** Opening Exercise material block **
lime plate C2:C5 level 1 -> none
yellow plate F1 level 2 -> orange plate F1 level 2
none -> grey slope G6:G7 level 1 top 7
** Closing Exercise material block **
** Opening Exercise material block **
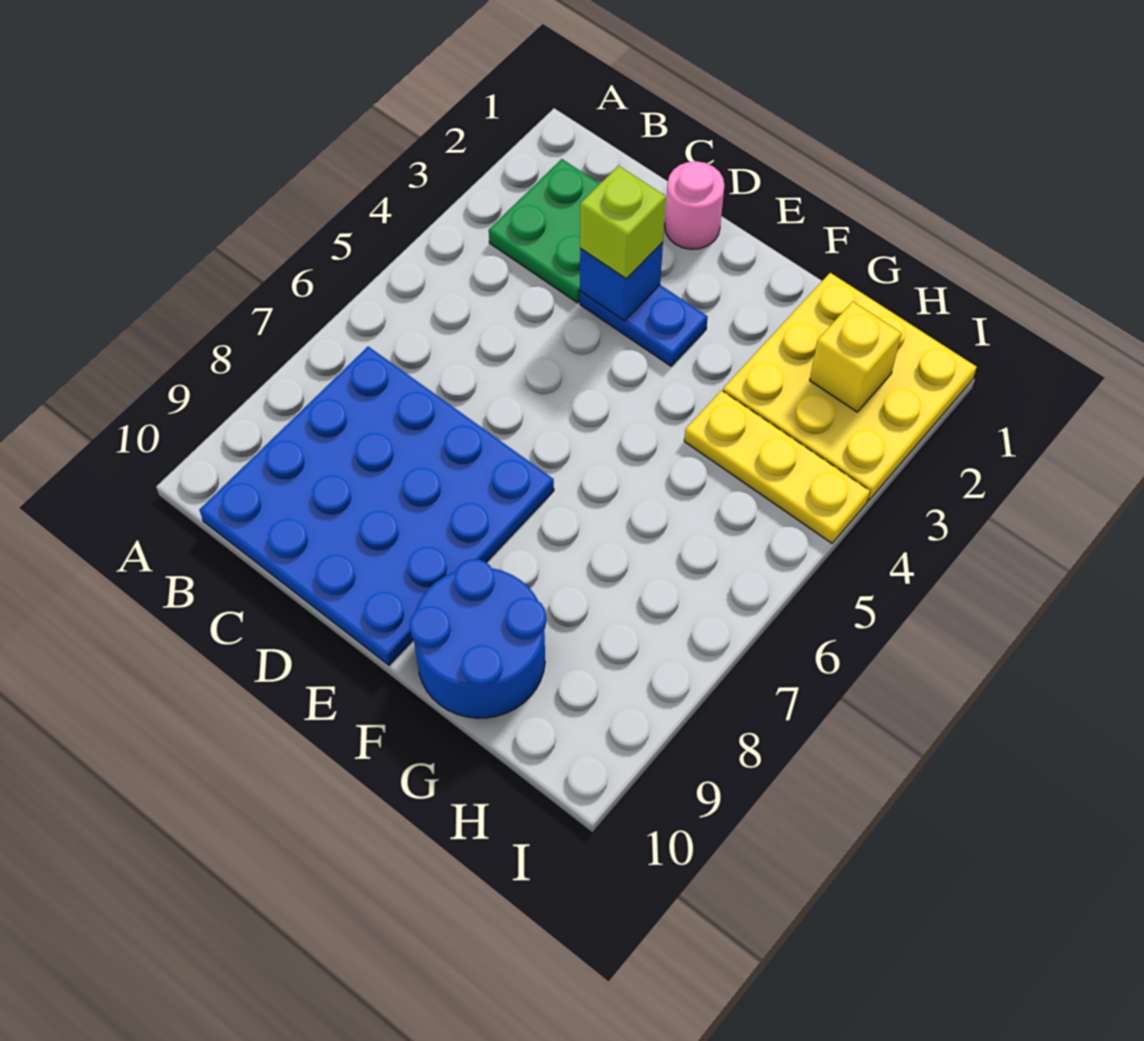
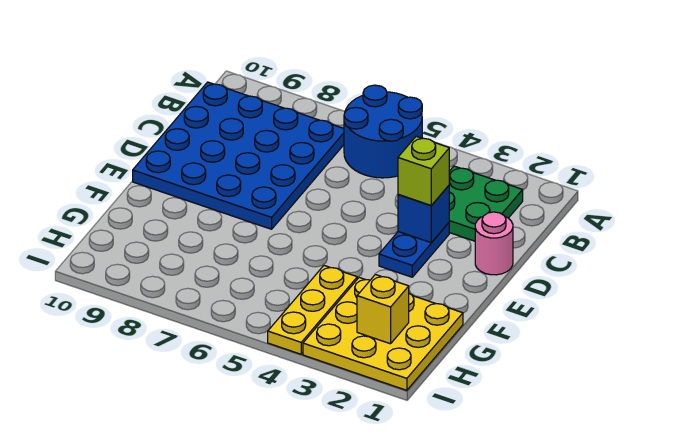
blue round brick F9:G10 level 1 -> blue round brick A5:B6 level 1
** Closing Exercise material block **
** Opening Exercise material block **
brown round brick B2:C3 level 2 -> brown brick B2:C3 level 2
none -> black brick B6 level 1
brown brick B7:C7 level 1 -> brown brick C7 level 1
** Closing Exercise material block **
■ **Aim of the exercise**
Scan the records above for the lines holding "lime plate C2:C5 level 1 -> none" and "none -> grey slope G6:G7 level 1 top 7". Transcribe those two and every line between them word for word, and no others.

■ **Your response**
lime plate C2:C5 level 1 -> none
yellow plate F1 level 2 -> orange plate F1 level 2
none -> grey slope G6:G7 level 1 top 7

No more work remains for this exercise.